» **What you should do**
Here are some records; return them all exactly.
### Extracted records ###
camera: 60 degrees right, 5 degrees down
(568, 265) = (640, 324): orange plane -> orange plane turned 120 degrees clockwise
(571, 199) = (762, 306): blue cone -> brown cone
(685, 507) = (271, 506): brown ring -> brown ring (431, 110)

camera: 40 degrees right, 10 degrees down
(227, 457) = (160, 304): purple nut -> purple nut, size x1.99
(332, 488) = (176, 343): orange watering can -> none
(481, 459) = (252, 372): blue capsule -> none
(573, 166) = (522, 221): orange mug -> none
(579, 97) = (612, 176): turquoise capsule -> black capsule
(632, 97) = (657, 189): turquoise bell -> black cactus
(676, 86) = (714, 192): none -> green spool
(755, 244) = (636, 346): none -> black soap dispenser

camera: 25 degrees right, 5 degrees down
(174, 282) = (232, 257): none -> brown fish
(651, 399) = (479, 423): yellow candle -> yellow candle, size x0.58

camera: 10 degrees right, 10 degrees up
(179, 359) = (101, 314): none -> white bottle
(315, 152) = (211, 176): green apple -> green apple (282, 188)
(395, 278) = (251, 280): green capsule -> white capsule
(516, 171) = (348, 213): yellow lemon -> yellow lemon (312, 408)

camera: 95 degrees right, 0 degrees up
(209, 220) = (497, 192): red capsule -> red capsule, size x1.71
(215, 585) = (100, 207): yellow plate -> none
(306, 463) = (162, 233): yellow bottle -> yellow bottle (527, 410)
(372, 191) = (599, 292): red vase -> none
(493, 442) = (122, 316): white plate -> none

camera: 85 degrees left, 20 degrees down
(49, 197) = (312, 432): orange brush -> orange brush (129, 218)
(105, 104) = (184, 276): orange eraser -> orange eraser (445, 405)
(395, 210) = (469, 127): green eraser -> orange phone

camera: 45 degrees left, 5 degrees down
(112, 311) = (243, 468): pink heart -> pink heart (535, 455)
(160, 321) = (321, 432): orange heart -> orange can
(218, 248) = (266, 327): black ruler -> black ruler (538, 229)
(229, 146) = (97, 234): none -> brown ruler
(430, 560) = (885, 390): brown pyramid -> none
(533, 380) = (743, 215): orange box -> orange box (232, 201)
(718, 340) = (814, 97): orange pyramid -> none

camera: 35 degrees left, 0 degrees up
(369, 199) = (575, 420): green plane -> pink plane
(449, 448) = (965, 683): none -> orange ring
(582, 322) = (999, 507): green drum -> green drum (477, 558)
###
» **The completed task**
camera: 60 degrees right, 5 degrees down
(568, 265) = (640, 324): orange plane -> orange plane turned 120 degrees clockwise
(571, 199) = (762, 306): blue cone -> brown cone
(685, 507) = (271, 506): brown ring -> brown ring (431, 110)

camera: 40 degrees right, 10 degrees down
(227, 457) = (160, 304): purple nut -> purple nut, size x1.99
(332, 488) = (176, 343): orange watering can -> none
(481, 459) = (252, 372): blue capsule -> none
(573, 166) = (522, 221): orange mug -> none
(579, 97) = (612, 176): turquoise capsule -> black capsule
(632, 97) = (657, 189): turquoise bell -> black cactus
(676, 86) = (714, 192): none -> green spool
(755, 244) = (636, 346): none -> black soap dispenser

camera: 25 degrees right, 5 degrees down
(174, 282) = (232, 257): none -> brown fish
(651, 399) = (479, 423): yellow candle -> yellow candle, size x0.58

camera: 10 degrees right, 10 degrees up
(179, 359) = (101, 314): none -> white bottle
(315, 152) = (211, 176): green apple -> green apple (282, 188)
(395, 278) = (251, 280): green capsule -> white capsule
(516, 171) = (348, 213): yellow lemon -> yellow lemon (312, 408)

camera: 95 degrees right, 0 degrees up
(209, 220) = (497, 192): red capsule -> red capsule, size x1.71
(215, 585) = (100, 207): yellow plate -> none
(306, 463) = (162, 233): yellow bottle -> yellow bottle (527, 410)
(372, 191) = (599, 292): red vase -> none
(493, 442) = (122, 316): white plate -> none

camera: 85 degrees left, 20 degrees down
(49, 197) = (312, 432): orange brush -> orange brush (129, 218)
(105, 104) = (184, 276): orange eraser -> orange eraser (445, 405)
(395, 210) = (469, 127): green eraser -> orange phone

camera: 45 degrees left, 5 degrees down
(112, 311) = (243, 468): pink heart -> pink heart (535, 455)
(160, 321) = (321, 432): orange heart -> orange can
(218, 248) = (266, 327): black ruler -> black ruler (538, 229)
(229, 146) = (97, 234): none -> brown ruler
(430, 560) = (885, 390): brown pyramid -> none
(533, 380) = (743, 215): orange box -> orange box (232, 201)
(718, 340) = (814, 97): orange pyramid -> none

camera: 35 degrees left, 0 degrees up
(369, 199) = (575, 420): green plane -> pink plane
(449, 448) = (965, 683): none -> orange ring
(582, 322) = (999, 507): green drum -> green drum (477, 558)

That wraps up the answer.